====== THE RECORDS

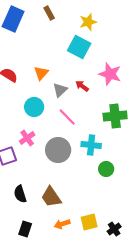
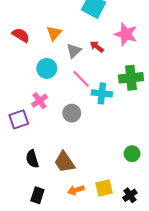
cyan cross: (91, 145) -> (102, 93), moved
gray circle: (58, 150) -> (72, 113), size x0.7
green circle: (106, 169) -> (132, 154), moved

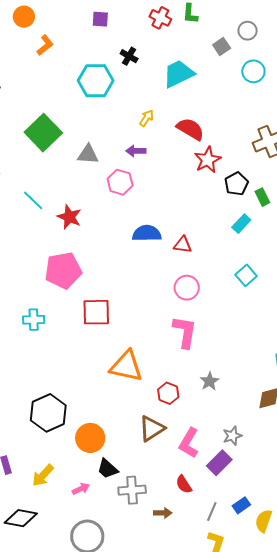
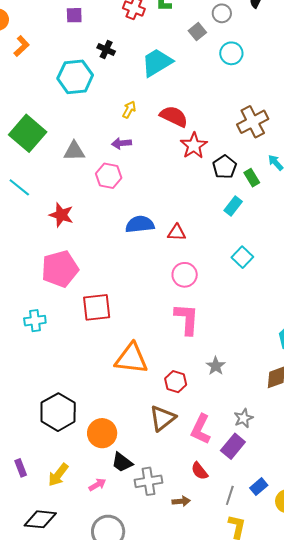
cyan line: (33, 200) -> (19, 187), moved

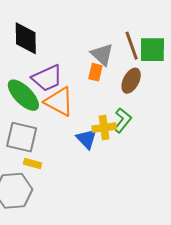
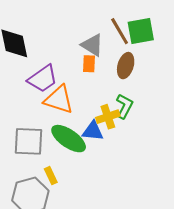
green ellipse: (23, 95) -> (69, 139), moved
blue triangle: (87, 139) -> (93, 131), turned -30
yellow rectangle: (33, 164) -> (51, 176), moved, turned 60

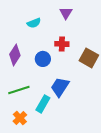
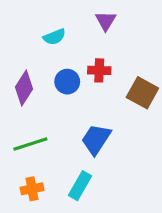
blue circle: (43, 59) -> (67, 82), moved
cyan rectangle: (43, 104) -> (80, 186), moved
orange cross: (20, 118) -> (32, 189), turned 32

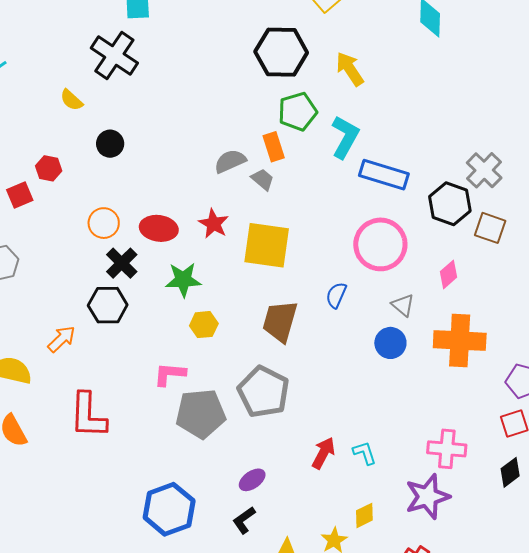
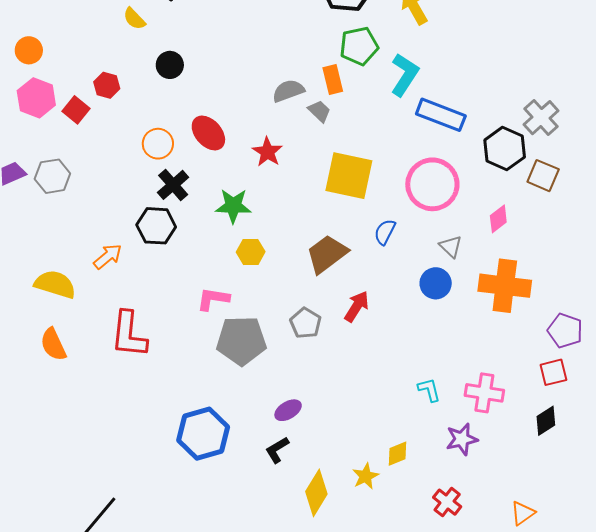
red square: (20, 195) -> (76, 110), turned -32
red ellipse: (159, 228) -> (208, 133), moved, turned 36
yellow square: (267, 245) -> (349, 176), moved
brown trapezoid: (280, 321) -> (327, 254), turned 33
gray pentagon: (263, 392) -> (305, 323), size x0.6
red arrow: (323, 453) -> (357, 306), moved
cyan L-shape: (365, 453) -> (429, 390), moved
purple star: (427, 497) -> (462, 439), size x0.7

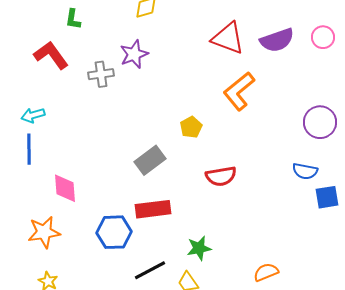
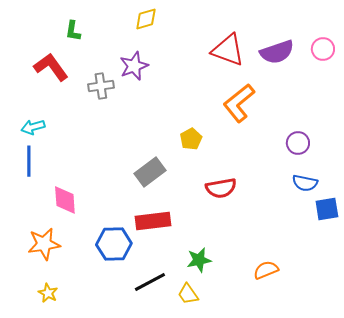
purple circle: (320, 122) -> (298, 143), moved, size x0.7
orange semicircle: (266, 272) -> (266, 270), moved

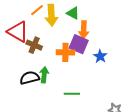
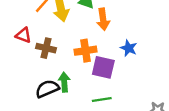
red triangle: (18, 32) -> (23, 35), size x0.6
purple square: (79, 44) -> (103, 67), moved

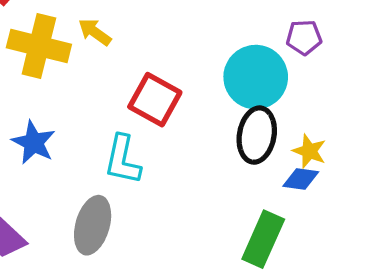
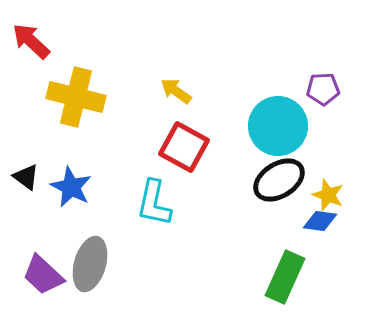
yellow arrow: (95, 32) -> (176, 91), moved
black ellipse: (257, 135) -> (279, 180), turned 48
gray ellipse: (93, 225) -> (90, 264), moved

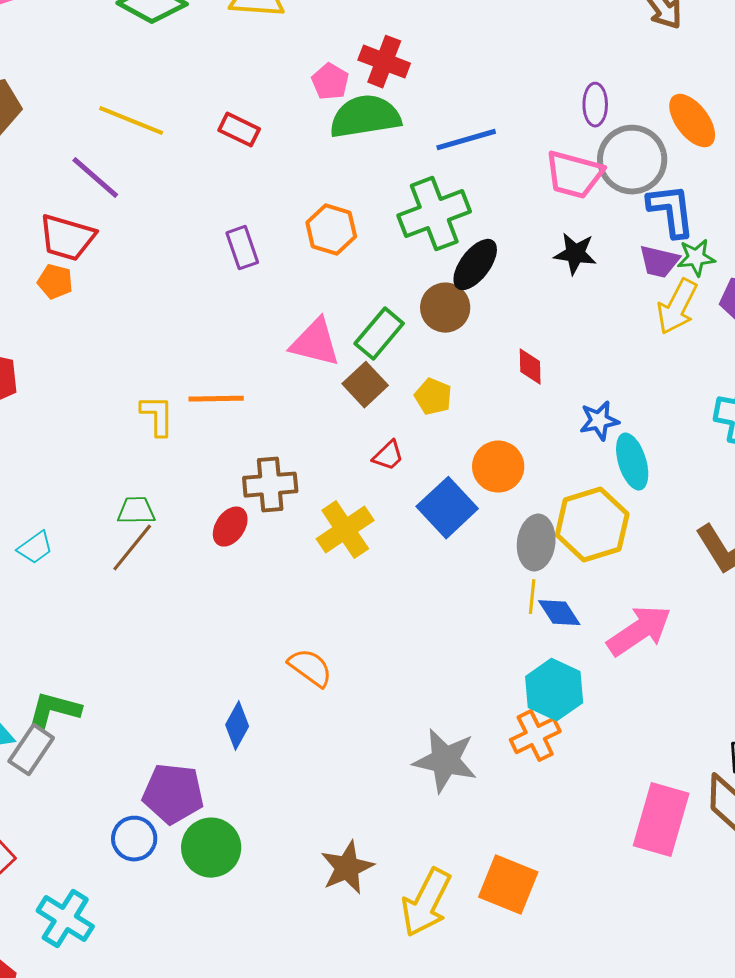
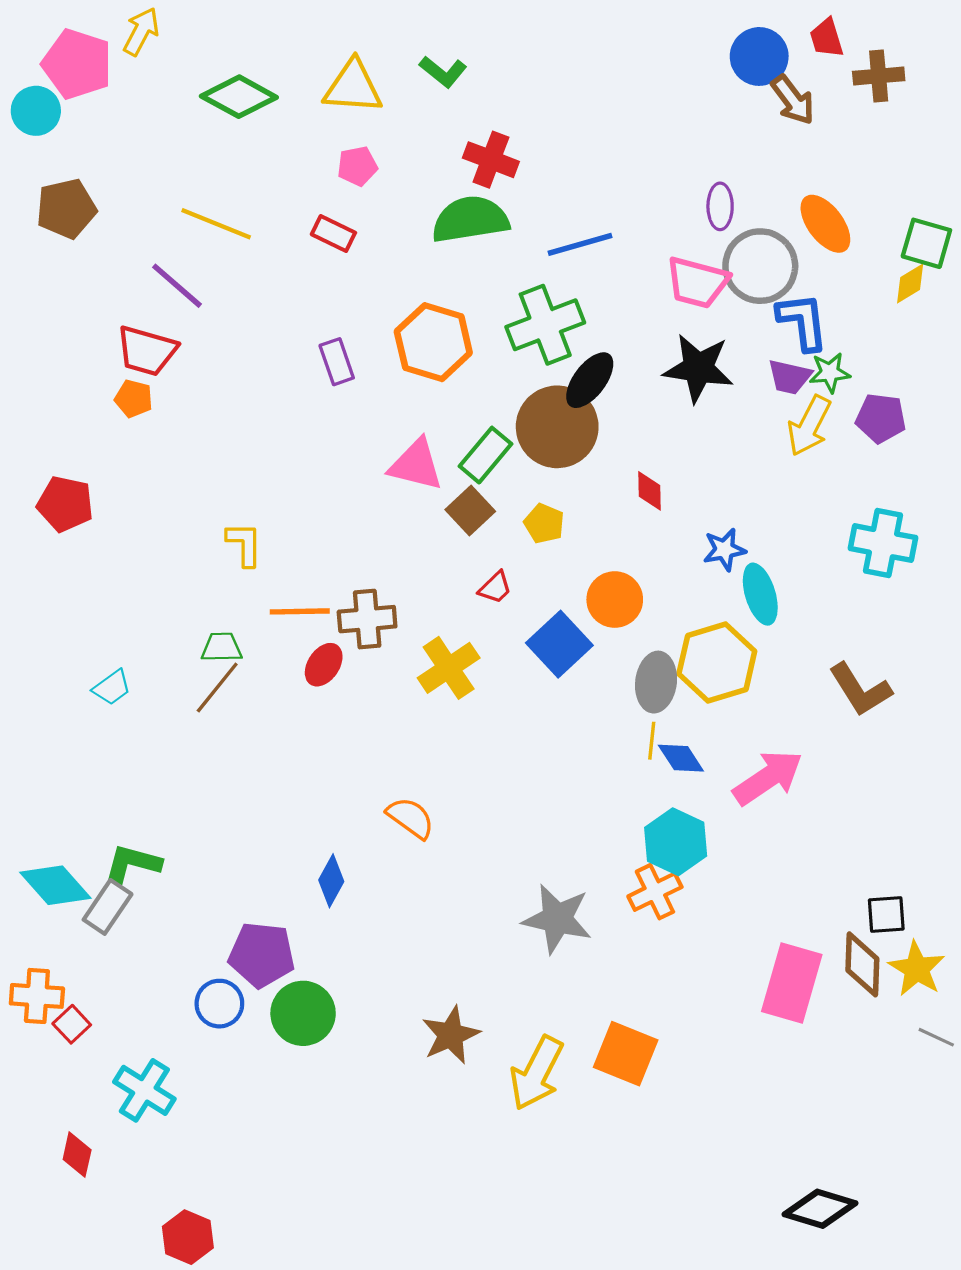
pink pentagon: (330, 82) -> (357, 166), moved, turned 30
orange hexagon: (331, 230) -> (433, 342), size x1.4
black star: (575, 254) -> (698, 368), size x1.5
brown circle: (445, 308) -> (557, 427), size x1.5
orange line: (216, 399) -> (300, 611), moved

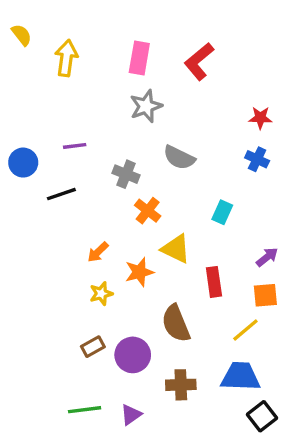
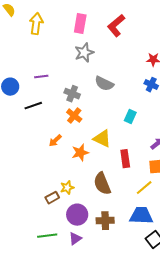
orange cross: (148, 211) -> (74, 116), moved
yellow star: (101, 294) -> (67, 188), moved
purple circle: (133, 355) -> (77, 215), moved

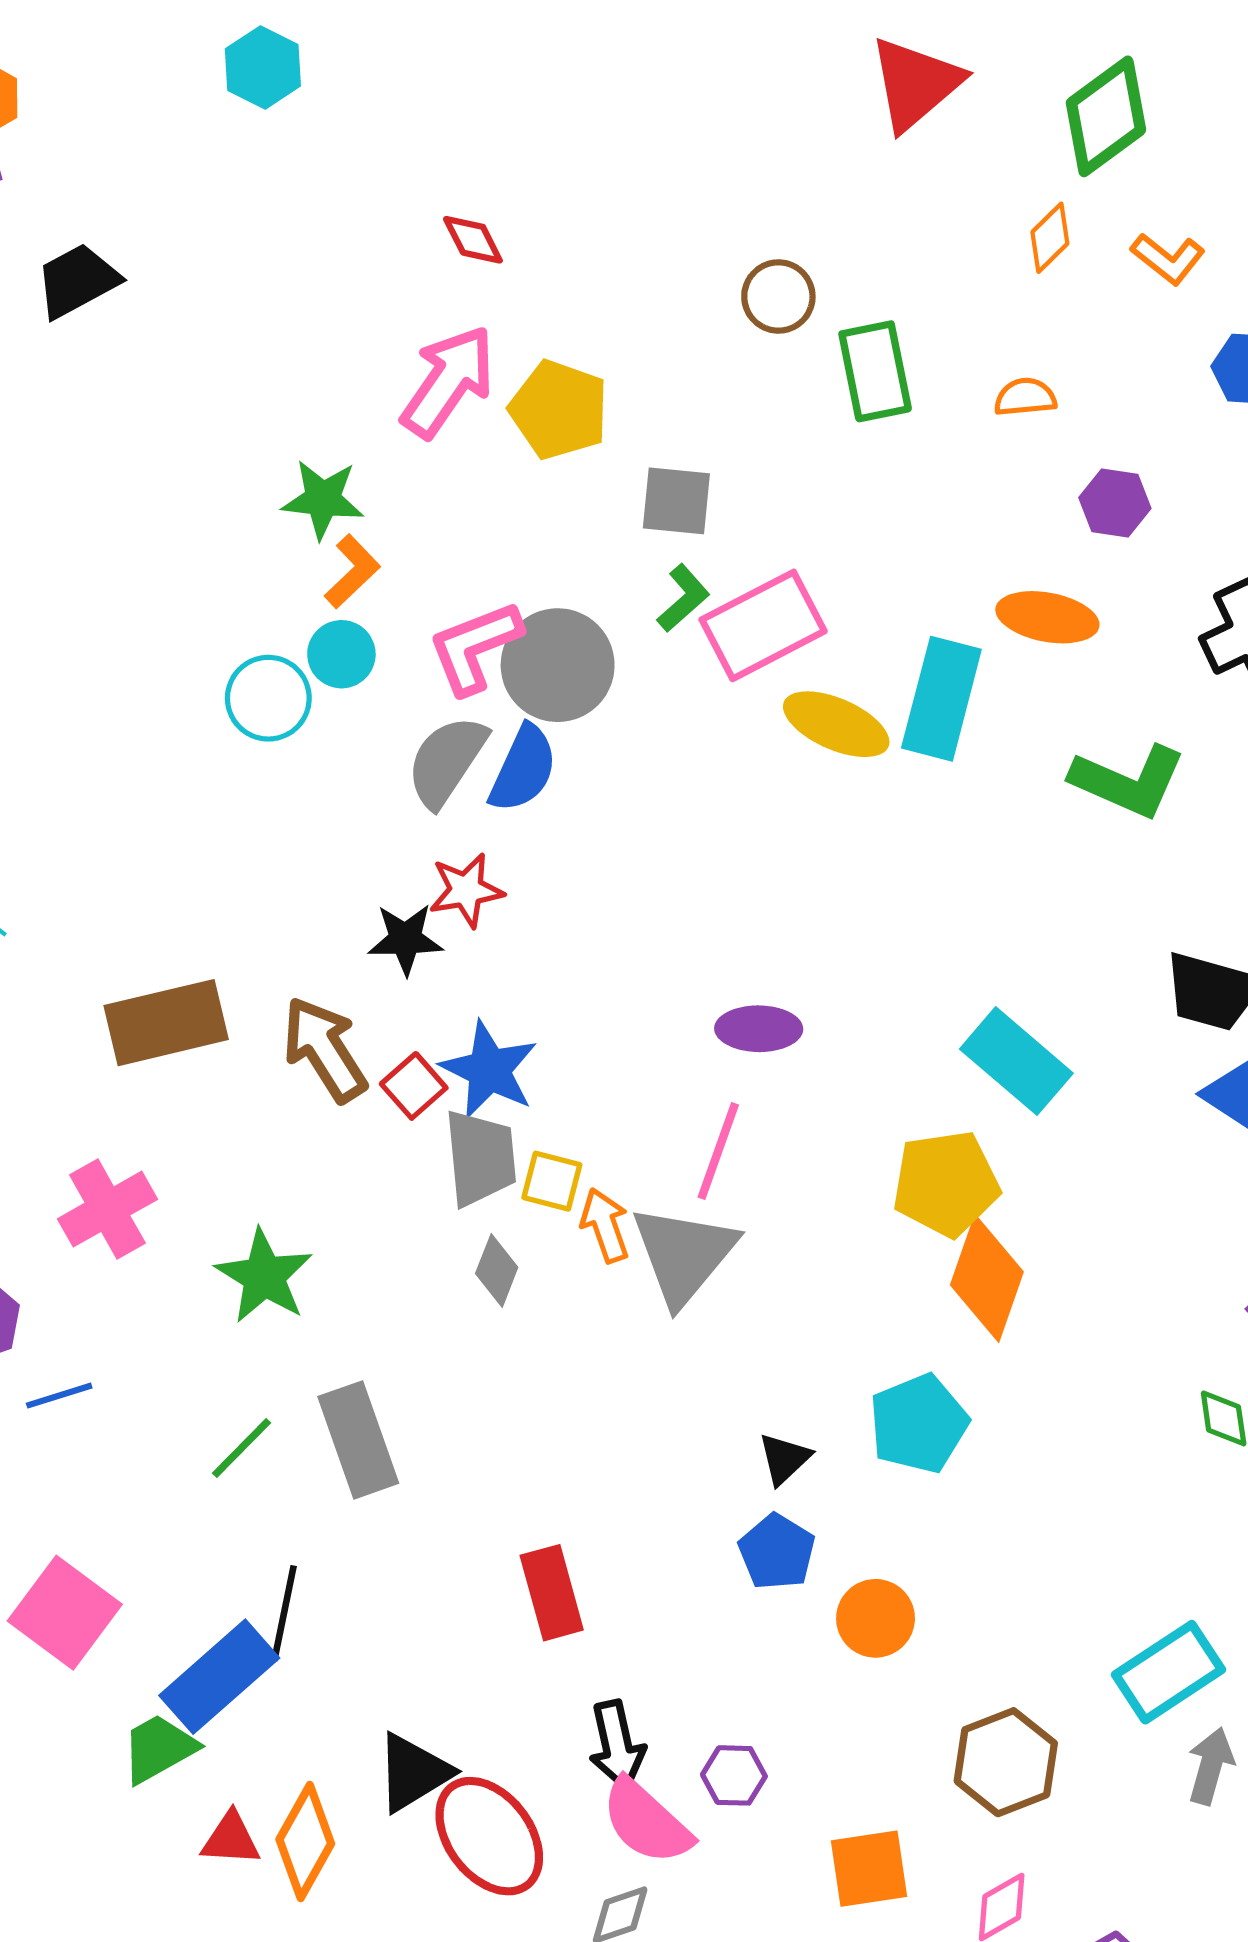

============

[PROBLEM REQUIREMENTS]
Only the lines from the one with "cyan rectangle: (43, 104) -> (80, 186), moved" through the final line of the entries above should be transcribed, exactly and without pictures.

[WRITTEN ANSWER]
cyan rectangle: (43, 104) -> (80, 186), moved
orange cross: (20, 118) -> (32, 189), turned 32

red square: (20, 195) -> (76, 110), turned -32
red ellipse: (159, 228) -> (208, 133), moved, turned 36
yellow square: (267, 245) -> (349, 176), moved
brown trapezoid: (280, 321) -> (327, 254), turned 33
gray pentagon: (263, 392) -> (305, 323), size x0.6
red arrow: (323, 453) -> (357, 306), moved
cyan L-shape: (365, 453) -> (429, 390), moved
purple star: (427, 497) -> (462, 439), size x0.7

purple circle: (320, 122) -> (298, 143), moved, size x0.7
orange semicircle: (266, 272) -> (266, 270), moved

red triangle: (18, 32) -> (23, 35), size x0.6
purple square: (79, 44) -> (103, 67), moved

yellow arrow: (95, 32) -> (176, 91), moved
black ellipse: (257, 135) -> (279, 180), turned 48
gray ellipse: (93, 225) -> (90, 264), moved

pink pentagon: (330, 82) -> (357, 166), moved, turned 30
orange hexagon: (331, 230) -> (433, 342), size x1.4
black star: (575, 254) -> (698, 368), size x1.5
brown circle: (445, 308) -> (557, 427), size x1.5
orange line: (216, 399) -> (300, 611), moved

orange cross: (148, 211) -> (74, 116), moved
yellow star: (101, 294) -> (67, 188), moved
purple circle: (133, 355) -> (77, 215), moved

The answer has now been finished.